Work request: Copy the entries below in full, keeping them exactly as they are.

**** Source records

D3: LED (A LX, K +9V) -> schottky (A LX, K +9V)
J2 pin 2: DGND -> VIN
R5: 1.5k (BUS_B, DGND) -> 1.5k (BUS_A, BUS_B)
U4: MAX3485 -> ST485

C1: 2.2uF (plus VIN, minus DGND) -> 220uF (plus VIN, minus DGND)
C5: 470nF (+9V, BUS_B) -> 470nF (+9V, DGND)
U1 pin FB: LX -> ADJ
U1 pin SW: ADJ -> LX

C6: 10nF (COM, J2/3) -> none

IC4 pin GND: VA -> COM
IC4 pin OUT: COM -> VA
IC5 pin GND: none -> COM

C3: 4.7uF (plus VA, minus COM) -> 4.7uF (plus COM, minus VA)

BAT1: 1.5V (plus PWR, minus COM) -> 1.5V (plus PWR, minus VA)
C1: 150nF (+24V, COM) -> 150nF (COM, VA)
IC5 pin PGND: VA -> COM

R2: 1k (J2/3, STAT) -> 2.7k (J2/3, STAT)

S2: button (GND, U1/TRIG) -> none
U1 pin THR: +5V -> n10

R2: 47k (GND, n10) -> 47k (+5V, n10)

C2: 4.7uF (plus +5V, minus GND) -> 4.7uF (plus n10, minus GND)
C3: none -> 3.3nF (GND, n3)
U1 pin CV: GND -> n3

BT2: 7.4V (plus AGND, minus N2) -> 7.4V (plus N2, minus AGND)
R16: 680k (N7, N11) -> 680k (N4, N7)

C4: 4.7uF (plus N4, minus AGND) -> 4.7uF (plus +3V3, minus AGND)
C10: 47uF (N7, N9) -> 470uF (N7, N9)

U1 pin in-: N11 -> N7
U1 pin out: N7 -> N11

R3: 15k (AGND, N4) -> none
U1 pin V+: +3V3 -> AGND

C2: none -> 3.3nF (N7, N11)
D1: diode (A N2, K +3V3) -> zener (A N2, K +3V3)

********

Finished exercise:
D3: LED (A LX, K +9V) -> schottky (A LX, K +9V)
J2 pin 2: DGND -> VIN
R5: 1.5k (BUS_B, DGND) -> 1.5k (BUS_A, BUS_B)
U4: MAX3485 -> ST485

C1: 2.2uF (plus VIN, minus DGND) -> 220uF (plus VIN, minus DGND)
C5: 470nF (+9V, BUS_B) -> 470nF (+9V, DGND)
U1 pin FB: LX -> ADJ
U1 pin SW: ADJ -> LX

C6: 10nF (COM, J2/3) -> none

IC4 pin GND: VA -> COM
IC4 pin OUT: COM -> VA
IC5 pin GND: none -> COM

C3: 4.7uF (plus VA, minus COM) -> 4.7uF (plus COM, minus VA)

BAT1: 1.5V (plus PWR, minus COM) -> 1.5V (plus PWR, minus VA)
C1: 150nF (+24V, COM) -> 150nF (COM, VA)
IC5 pin PGND: VA -> COM

R2: 1k (J2/3, STAT) -> 2.7k (J2/3, STAT)

S2: button (GND, U1/TRIG) -> none
U1 pin THR: +5V -> n10

R2: 47k (GND, n10) -> 47k (+5V, n10)

C2: 4.7uF (plus +5V, minus GND) -> 4.7uF (plus n10, minus GND)
C3: none -> 3.3nF (GND, n3)
U1 pin CV: GND -> n3

BT2: 7.4V (plus AGND, minus N2) -> 7.4V (plus N2, minus AGND)
R16: 680k (N7, N11) -> 680k (N4, N7)

C4: 4.7uF (plus N4, minus AGND) -> 4.7uF (plus +3V3, minus AGND)
C10: 47uF (N7, N9) -> 470uF (N7, N9)

U1 pin in-: N11 -> N7
U1 pin out: N7 -> N11

R3: 15k (AGND, N4) -> none
U1 pin V+: +3V3 -> AGND

C2: none -> 3.3nF (N7, N11)
D1: diode (A N2, K +3V3) -> zener (A N2, K +3V3)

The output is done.